Emit a verbatim copy of the lines below from the line with "Segment: stroma. Return" through the line with "Detect and mask", excluding pictures and everything outside that range.

• MATERIAL SHOWN:

··········

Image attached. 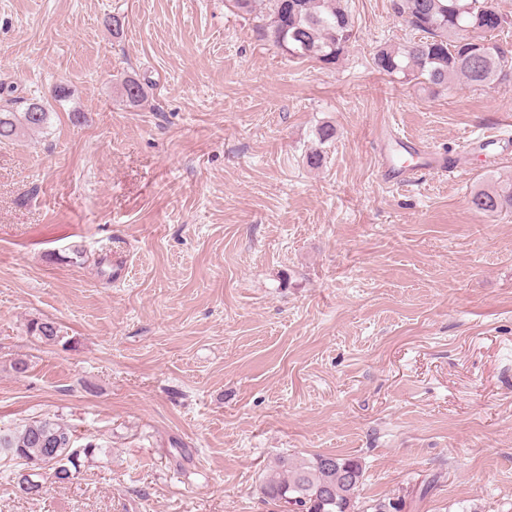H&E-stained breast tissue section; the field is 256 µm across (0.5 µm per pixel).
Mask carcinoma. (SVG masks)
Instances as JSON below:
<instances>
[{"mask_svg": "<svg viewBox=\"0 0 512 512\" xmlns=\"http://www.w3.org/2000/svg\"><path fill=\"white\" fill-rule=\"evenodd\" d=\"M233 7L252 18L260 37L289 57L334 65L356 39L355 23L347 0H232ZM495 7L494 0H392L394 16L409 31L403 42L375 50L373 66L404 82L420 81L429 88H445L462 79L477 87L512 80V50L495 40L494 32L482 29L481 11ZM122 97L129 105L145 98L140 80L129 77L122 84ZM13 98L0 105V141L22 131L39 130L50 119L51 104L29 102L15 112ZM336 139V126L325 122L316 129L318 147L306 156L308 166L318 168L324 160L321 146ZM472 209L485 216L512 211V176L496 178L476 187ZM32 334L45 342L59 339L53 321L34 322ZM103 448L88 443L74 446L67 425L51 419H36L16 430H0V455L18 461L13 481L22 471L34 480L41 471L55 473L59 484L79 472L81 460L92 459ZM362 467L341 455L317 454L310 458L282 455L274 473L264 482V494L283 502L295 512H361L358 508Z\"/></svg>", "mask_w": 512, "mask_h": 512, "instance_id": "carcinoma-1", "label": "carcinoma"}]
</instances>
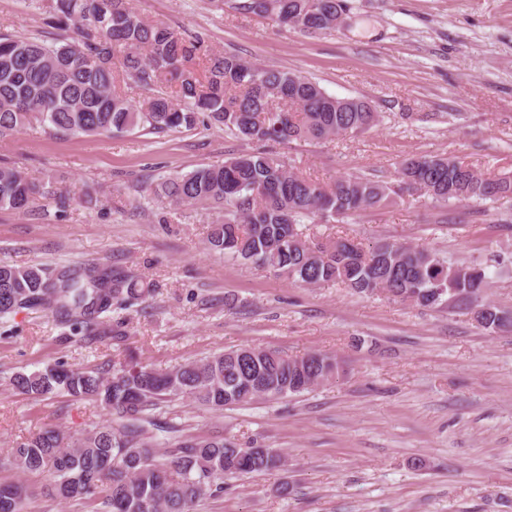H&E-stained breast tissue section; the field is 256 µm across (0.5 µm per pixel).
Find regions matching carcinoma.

··········

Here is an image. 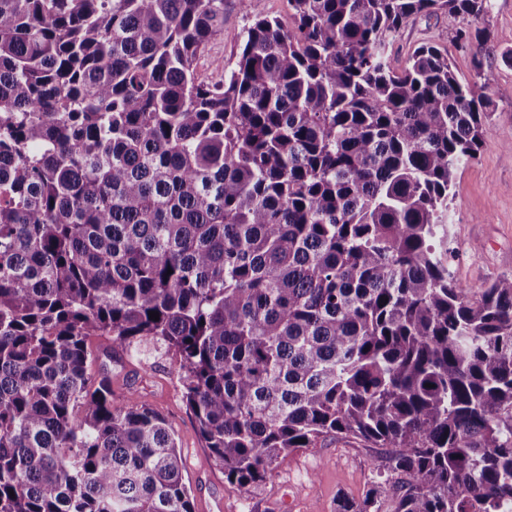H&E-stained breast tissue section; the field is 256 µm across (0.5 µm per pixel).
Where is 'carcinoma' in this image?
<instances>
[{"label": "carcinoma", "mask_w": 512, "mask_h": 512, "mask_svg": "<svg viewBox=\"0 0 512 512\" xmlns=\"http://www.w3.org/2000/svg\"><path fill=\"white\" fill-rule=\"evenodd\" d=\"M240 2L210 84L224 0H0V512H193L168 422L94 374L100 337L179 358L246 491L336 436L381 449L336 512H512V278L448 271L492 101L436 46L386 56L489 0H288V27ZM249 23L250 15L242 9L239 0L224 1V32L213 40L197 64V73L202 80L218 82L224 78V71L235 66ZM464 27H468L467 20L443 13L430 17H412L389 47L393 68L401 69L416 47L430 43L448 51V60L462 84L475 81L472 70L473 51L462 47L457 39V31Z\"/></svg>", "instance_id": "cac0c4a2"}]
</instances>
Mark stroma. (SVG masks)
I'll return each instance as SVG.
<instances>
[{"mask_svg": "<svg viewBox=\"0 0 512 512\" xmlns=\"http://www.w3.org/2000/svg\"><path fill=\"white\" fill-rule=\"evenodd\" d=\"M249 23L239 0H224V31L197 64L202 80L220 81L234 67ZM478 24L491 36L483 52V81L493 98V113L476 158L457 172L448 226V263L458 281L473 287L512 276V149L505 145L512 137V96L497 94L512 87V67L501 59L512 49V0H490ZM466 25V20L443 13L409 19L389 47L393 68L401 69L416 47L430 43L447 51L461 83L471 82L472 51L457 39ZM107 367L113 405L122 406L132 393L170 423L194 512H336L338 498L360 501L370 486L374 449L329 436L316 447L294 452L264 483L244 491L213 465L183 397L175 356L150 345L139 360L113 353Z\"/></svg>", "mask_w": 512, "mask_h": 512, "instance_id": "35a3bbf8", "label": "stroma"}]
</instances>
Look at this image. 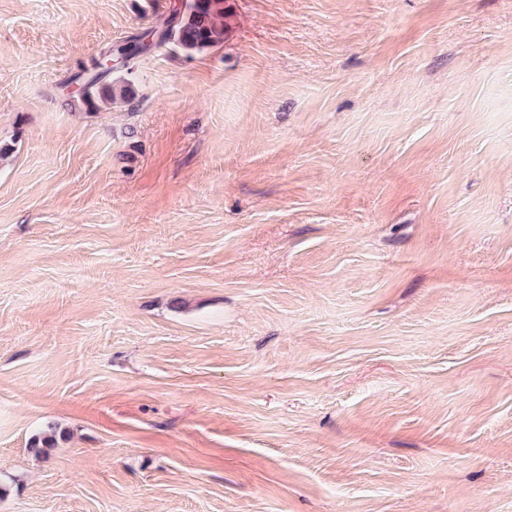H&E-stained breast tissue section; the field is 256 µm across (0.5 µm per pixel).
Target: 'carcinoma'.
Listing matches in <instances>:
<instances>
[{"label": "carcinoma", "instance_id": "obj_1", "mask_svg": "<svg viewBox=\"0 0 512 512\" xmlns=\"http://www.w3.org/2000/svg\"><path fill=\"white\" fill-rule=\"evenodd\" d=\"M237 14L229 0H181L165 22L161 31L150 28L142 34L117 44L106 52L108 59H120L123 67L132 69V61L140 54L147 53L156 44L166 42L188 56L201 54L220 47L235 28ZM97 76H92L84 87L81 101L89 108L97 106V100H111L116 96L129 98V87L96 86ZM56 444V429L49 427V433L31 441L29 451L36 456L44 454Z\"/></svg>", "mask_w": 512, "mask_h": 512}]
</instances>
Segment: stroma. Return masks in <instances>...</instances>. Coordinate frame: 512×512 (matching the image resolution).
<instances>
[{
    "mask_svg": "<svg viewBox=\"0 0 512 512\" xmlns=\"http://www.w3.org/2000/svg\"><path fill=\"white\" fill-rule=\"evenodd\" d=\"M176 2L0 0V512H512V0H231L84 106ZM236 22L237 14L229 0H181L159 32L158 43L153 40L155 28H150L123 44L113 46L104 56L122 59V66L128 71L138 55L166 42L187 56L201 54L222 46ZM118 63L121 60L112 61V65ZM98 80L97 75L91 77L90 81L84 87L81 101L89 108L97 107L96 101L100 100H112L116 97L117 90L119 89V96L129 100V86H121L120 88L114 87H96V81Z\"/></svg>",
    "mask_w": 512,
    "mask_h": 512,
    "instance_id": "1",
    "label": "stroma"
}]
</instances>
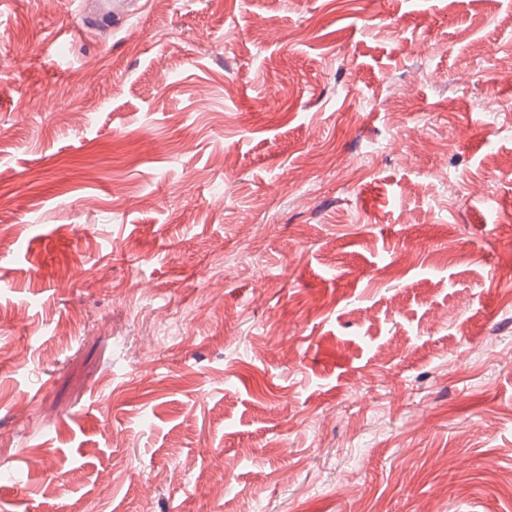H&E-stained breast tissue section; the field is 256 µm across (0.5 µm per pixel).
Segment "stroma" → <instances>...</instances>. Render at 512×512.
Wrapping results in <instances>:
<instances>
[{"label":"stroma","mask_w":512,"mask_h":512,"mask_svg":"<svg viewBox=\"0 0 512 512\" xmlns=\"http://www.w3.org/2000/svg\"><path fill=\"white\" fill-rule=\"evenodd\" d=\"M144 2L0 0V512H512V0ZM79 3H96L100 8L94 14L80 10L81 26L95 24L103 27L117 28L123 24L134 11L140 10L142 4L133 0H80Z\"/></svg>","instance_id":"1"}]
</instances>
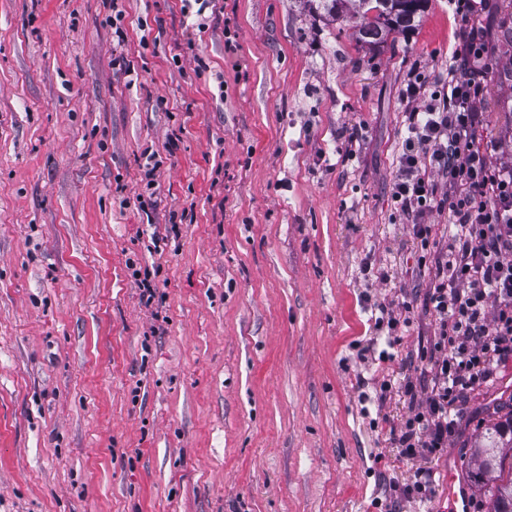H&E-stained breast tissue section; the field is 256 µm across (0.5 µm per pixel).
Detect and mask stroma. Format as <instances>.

··········

• TASK OUTPUT:
Segment: stroma. Return masks in <instances>...</instances>. Coordinate frame: 512×512 (matching the image resolution).
<instances>
[{
    "mask_svg": "<svg viewBox=\"0 0 512 512\" xmlns=\"http://www.w3.org/2000/svg\"><path fill=\"white\" fill-rule=\"evenodd\" d=\"M176 2L0 0V512H512V0H231L84 106ZM236 22L237 14L229 0H181L159 32L158 43L153 40L155 28H150L123 44L113 46L104 56L122 59V66L128 71L138 55L166 42L187 56L201 54L222 46ZM118 63L121 60L112 61V65ZM98 80L97 75L91 77L90 81L84 87L81 101L89 108L97 107L96 101L100 100H112L116 97L117 90L119 89V96L129 100V86H121L120 88L114 87H96V81Z\"/></svg>",
    "mask_w": 512,
    "mask_h": 512,
    "instance_id": "1",
    "label": "stroma"
}]
</instances>
H&E-stained breast tissue section; the field is 256 µm across (0.5 µm per pixel).
Segment "stroma" → <instances>...</instances>. Render at 512×512.
Wrapping results in <instances>:
<instances>
[{"label":"stroma","mask_w":512,"mask_h":512,"mask_svg":"<svg viewBox=\"0 0 512 512\" xmlns=\"http://www.w3.org/2000/svg\"><path fill=\"white\" fill-rule=\"evenodd\" d=\"M144 2L0 0V512H512V0ZM79 3H96L100 8L94 14L80 10L81 26L95 24L103 27L117 28L123 24L134 11L140 10L142 4L133 0H80Z\"/></svg>","instance_id":"1"}]
</instances>
H&E-stained breast tissue section; the field is 256 µm across (0.5 µm per pixel).
Detect and mask stroma. Format as <instances>.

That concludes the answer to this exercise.